About this task:
Your reply is to be the lines below, exactly as written, with images omitted.

Dataset content:
* * *
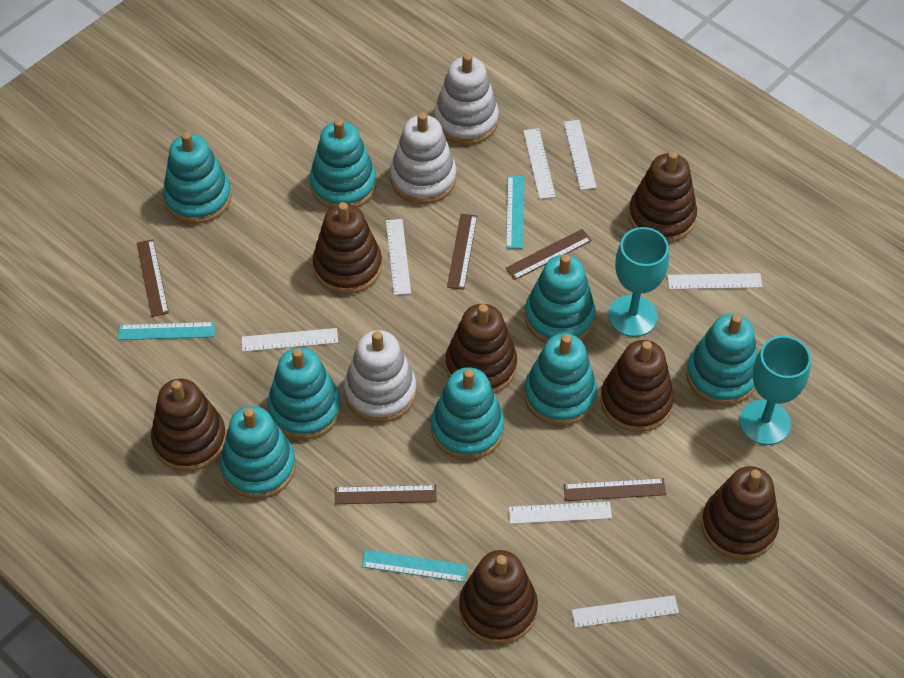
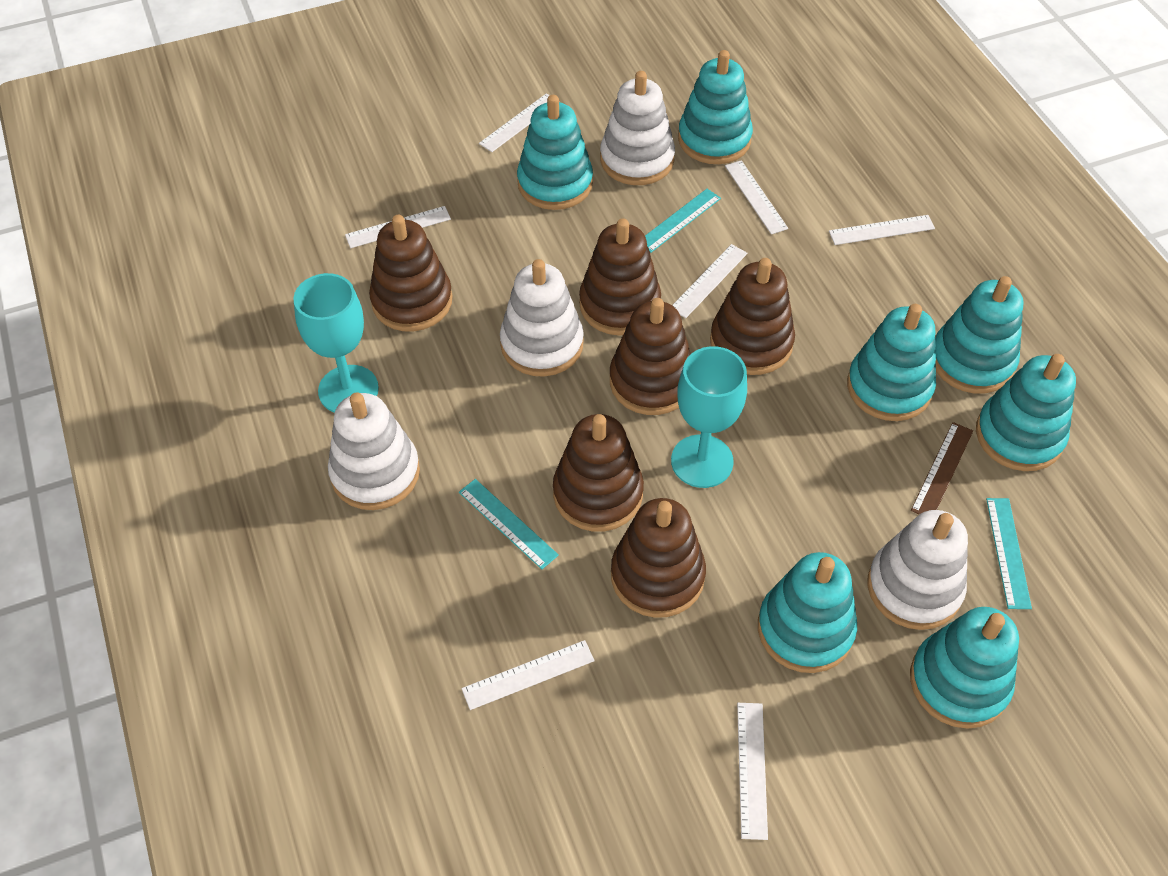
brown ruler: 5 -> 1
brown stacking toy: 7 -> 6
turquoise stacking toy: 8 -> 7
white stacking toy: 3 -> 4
* * *
Solution to the exercise:
brown ruler: 5 -> 1
brown stacking toy: 7 -> 6
turquoise stacking toy: 8 -> 7
white stacking toy: 3 -> 4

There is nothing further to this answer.